* **What is being asked**:
State how many lines of the records include the word "turquoise"; the reply is that number alone.

* **Given records**:
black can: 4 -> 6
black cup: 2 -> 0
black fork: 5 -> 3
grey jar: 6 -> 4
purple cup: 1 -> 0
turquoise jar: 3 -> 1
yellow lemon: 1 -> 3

* * *

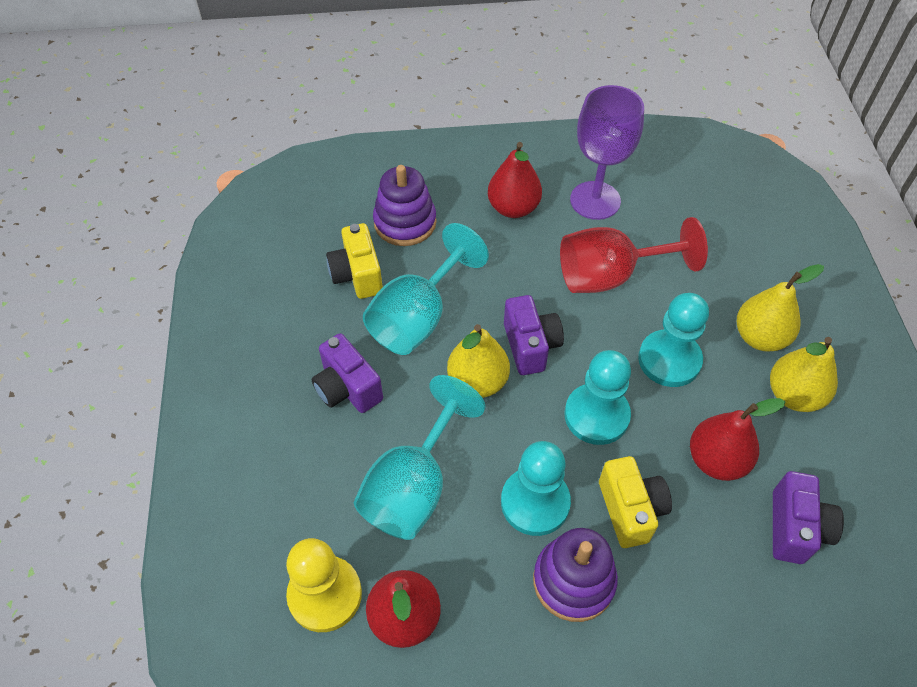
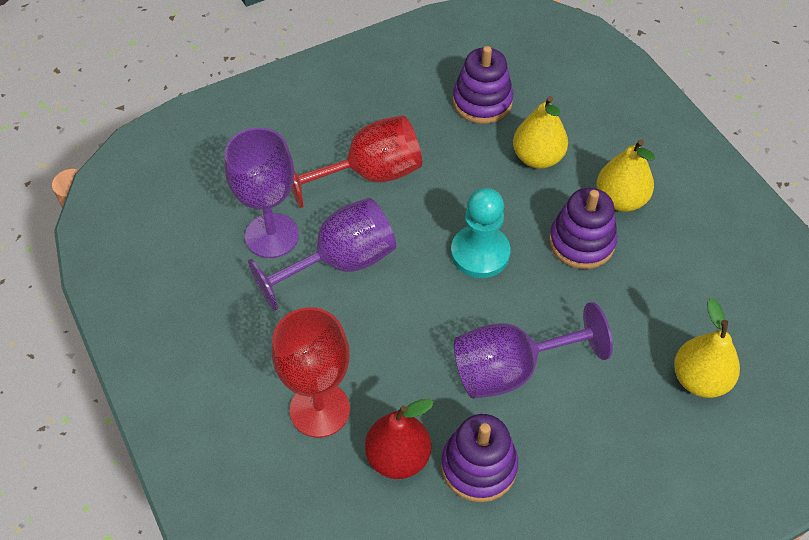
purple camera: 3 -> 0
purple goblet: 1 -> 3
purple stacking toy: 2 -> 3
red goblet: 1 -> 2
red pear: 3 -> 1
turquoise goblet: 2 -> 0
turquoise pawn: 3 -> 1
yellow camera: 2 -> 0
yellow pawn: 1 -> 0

* **Response to this task**:
3